• Work item
Print out the full listing below, word for word.

..........

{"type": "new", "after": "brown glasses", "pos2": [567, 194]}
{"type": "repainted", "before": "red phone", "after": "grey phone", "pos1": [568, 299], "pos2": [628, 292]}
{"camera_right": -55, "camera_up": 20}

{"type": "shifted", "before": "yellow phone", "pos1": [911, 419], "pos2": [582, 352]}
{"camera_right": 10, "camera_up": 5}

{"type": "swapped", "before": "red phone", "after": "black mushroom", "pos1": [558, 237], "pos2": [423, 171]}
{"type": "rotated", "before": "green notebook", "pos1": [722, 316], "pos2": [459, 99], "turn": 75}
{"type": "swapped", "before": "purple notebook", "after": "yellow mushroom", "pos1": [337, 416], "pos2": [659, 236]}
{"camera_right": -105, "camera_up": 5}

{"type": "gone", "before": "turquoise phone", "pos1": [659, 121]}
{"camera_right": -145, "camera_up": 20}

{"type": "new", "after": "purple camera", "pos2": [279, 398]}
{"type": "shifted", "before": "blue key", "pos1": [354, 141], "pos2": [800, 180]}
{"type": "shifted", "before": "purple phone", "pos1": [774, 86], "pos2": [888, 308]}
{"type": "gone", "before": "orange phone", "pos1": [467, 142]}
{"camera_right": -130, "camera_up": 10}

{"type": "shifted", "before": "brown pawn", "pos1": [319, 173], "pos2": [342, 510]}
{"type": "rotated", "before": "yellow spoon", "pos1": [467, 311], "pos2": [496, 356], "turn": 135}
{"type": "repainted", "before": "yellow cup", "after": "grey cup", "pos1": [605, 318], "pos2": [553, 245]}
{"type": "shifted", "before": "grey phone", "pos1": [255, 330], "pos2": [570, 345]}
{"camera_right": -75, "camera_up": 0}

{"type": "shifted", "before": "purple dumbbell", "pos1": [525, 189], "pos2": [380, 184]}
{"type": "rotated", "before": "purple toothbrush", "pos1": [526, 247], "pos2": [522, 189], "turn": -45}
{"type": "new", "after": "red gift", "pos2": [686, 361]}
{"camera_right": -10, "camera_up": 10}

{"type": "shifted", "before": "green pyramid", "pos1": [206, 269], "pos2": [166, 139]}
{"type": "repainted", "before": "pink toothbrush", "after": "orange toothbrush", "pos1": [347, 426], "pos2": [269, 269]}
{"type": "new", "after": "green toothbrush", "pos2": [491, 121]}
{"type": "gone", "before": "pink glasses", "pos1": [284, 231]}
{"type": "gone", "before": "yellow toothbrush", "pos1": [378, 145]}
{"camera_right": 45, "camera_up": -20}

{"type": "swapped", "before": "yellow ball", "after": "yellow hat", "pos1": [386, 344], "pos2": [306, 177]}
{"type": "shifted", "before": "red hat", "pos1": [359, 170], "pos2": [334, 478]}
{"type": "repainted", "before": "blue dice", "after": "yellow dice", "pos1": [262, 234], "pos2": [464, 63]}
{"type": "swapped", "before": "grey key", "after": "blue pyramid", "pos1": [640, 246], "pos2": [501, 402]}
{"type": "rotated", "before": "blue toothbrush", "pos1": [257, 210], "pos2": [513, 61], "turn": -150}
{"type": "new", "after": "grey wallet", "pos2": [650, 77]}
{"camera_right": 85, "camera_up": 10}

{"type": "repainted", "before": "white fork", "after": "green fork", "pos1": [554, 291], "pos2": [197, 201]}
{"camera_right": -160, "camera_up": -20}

..........

• Exercise result
{"type": "new", "after": "brown glasses", "pos2": [567, 194]}
{"type": "repainted", "before": "red phone", "after": "grey phone", "pos1": [568, 299], "pos2": [628, 292]}
{"camera_right": -55, "camera_up": 20}

{"type": "shifted", "before": "yellow phone", "pos1": [911, 419], "pos2": [582, 352]}
{"camera_right": 10, "camera_up": 5}

{"type": "swapped", "before": "red phone", "after": "black mushroom", "pos1": [558, 237], "pos2": [423, 171]}
{"type": "rotated", "before": "green notebook", "pos1": [722, 316], "pos2": [459, 99], "turn": 75}
{"type": "swapped", "before": "purple notebook", "after": "yellow mushroom", "pos1": [337, 416], "pos2": [659, 236]}
{"camera_right": -105, "camera_up": 5}

{"type": "gone", "before": "turquoise phone", "pos1": [659, 121]}
{"camera_right": -145, "camera_up": 20}

{"type": "new", "after": "purple camera", "pos2": [279, 398]}
{"type": "shifted", "before": "blue key", "pos1": [354, 141], "pos2": [800, 180]}
{"type": "shifted", "before": "purple phone", "pos1": [774, 86], "pos2": [888, 308]}
{"type": "gone", "before": "orange phone", "pos1": [467, 142]}
{"camera_right": -130, "camera_up": 10}

{"type": "shifted", "before": "brown pawn", "pos1": [319, 173], "pos2": [342, 510]}
{"type": "rotated", "before": "yellow spoon", "pos1": [467, 311], "pos2": [496, 356], "turn": 135}
{"type": "repainted", "before": "yellow cup", "after": "grey cup", "pos1": [605, 318], "pos2": [553, 245]}
{"type": "shifted", "before": "grey phone", "pos1": [255, 330], "pos2": [570, 345]}
{"camera_right": -75, "camera_up": 0}

{"type": "shifted", "before": "purple dumbbell", "pos1": [525, 189], "pos2": [380, 184]}
{"type": "rotated", "before": "purple toothbrush", "pos1": [526, 247], "pos2": [522, 189], "turn": -45}
{"type": "new", "after": "red gift", "pos2": [686, 361]}
{"camera_right": -10, "camera_up": 10}

{"type": "shifted", "before": "green pyramid", "pos1": [206, 269], "pos2": [166, 139]}
{"type": "repainted", "before": "pink toothbrush", "after": "orange toothbrush", "pos1": [347, 426], "pos2": [269, 269]}
{"type": "new", "after": "green toothbrush", "pos2": [491, 121]}
{"type": "gone", "before": "pink glasses", "pos1": [284, 231]}
{"type": "gone", "before": "yellow toothbrush", "pos1": [378, 145]}
{"camera_right": 45, "camera_up": -20}

{"type": "swapped", "before": "yellow ball", "after": "yellow hat", "pos1": [386, 344], "pos2": [306, 177]}
{"type": "shifted", "before": "red hat", "pos1": [359, 170], "pos2": [334, 478]}
{"type": "repainted", "before": "blue dice", "after": "yellow dice", "pos1": [262, 234], "pos2": [464, 63]}
{"type": "swapped", "before": "grey key", "after": "blue pyramid", "pos1": [640, 246], "pos2": [501, 402]}
{"type": "rotated", "before": "blue toothbrush", "pos1": [257, 210], "pos2": [513, 61], "turn": -150}
{"type": "new", "after": "grey wallet", "pos2": [650, 77]}
{"camera_right": 85, "camera_up": 10}

{"type": "repainted", "before": "white fork", "after": "green fork", "pos1": [554, 291], "pos2": [197, 201]}
{"camera_right": -160, "camera_up": -20}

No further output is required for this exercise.